SUPPLIED DATA:
BEGIN

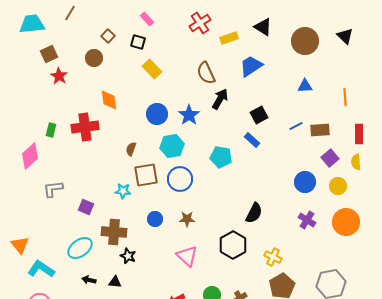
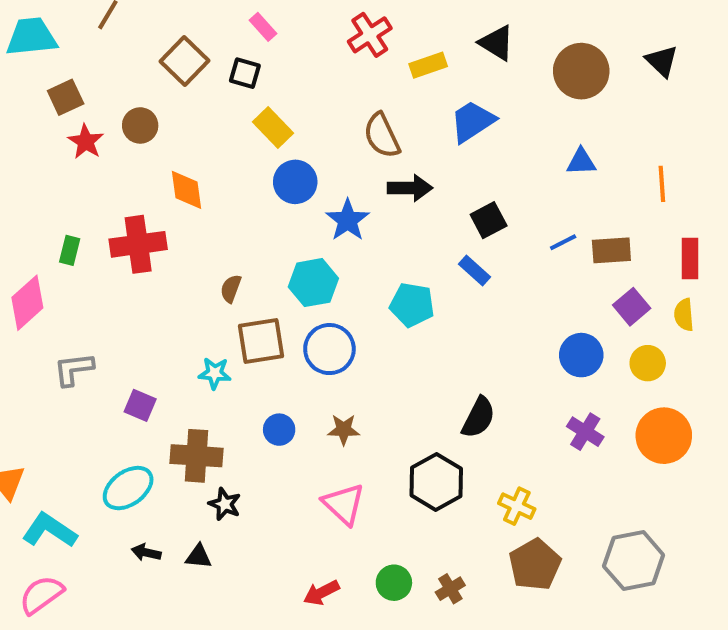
brown square: (108, 36) -> (184, 61), size x1.6
brown circle: (94, 58) -> (140, 125), moved
black arrow: (220, 99) -> (410, 188), turned 60
blue circle: (157, 114) -> (295, 182), moved

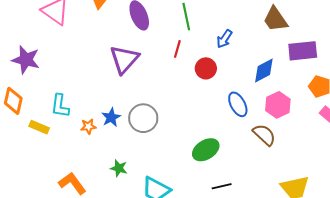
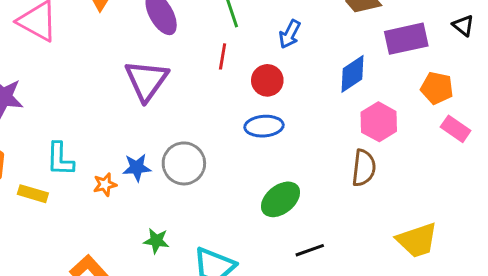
blue ellipse: (238, 104) -> (264, 126), moved, turned -60
blue star: (111, 117) -> (137, 168), turned 30
brown semicircle: (264, 135) -> (364, 168), turned 60

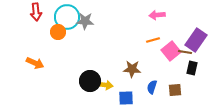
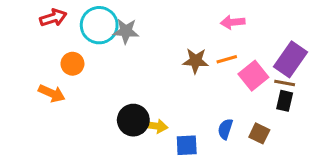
red arrow: (36, 12) -> (53, 18), turned -102
orange circle: (58, 32) -> (72, 64), moved
brown line: (185, 52) -> (285, 83), moved
brown star: (132, 69) -> (196, 61), moved
brown square: (175, 90) -> (259, 133), turned 32

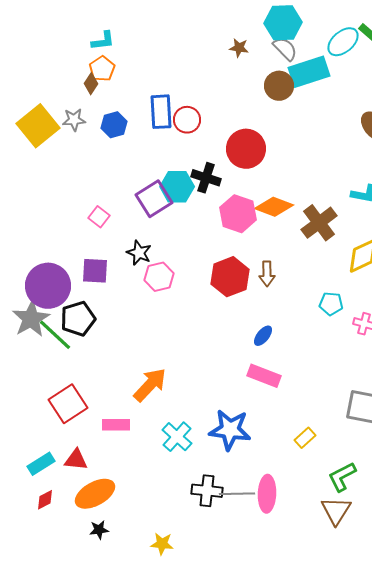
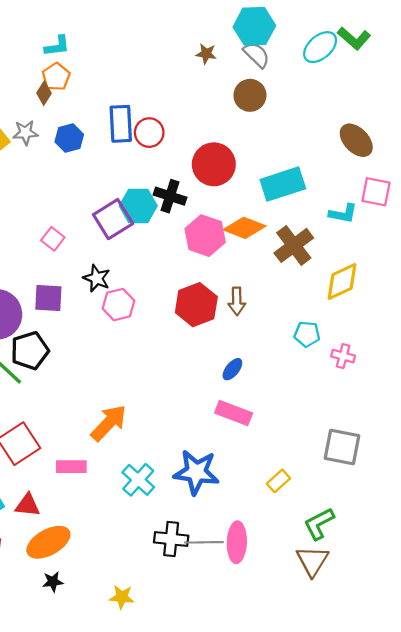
cyan rectangle: (309, 72) -> (283, 184), moved

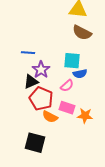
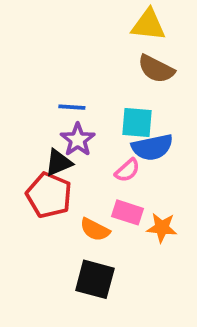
blue line: (28, 53) -> (72, 107), moved
blue semicircle: (80, 74) -> (152, 147), size x1.5
red pentagon: (41, 99) -> (49, 195), moved
black square: (35, 143) -> (95, 279), moved

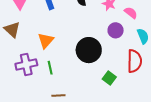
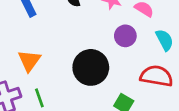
red semicircle: (135, 61) -> (157, 76), turned -75

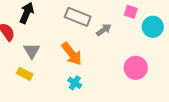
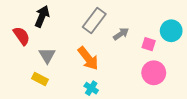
pink square: (131, 12) -> (149, 44), moved
gray rectangle: (78, 17) -> (94, 21), turned -75

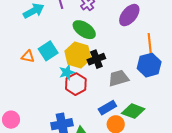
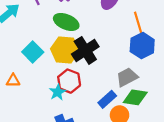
orange triangle: (28, 57) -> (13, 81), moved
black cross: (96, 59) -> (85, 50), size x1.4
cyan star: (67, 72) -> (58, 92), moved
gray trapezoid: (119, 78) -> (127, 77), moved

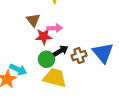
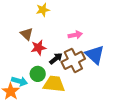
pink arrow: (55, 28) -> (75, 35), moved
brown cross: (79, 56) -> (73, 60), size x1.6
green circle: (46, 59) -> (38, 74), moved

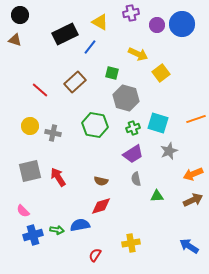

END

EXERCISE DESCRIPTION:
Copy out all lines of the material above in which "orange" occurs.

ANSWER TO THIS TASK:
orange circle: (58, 32) -> (72, 64), moved
orange triangle: (28, 57) -> (13, 81), moved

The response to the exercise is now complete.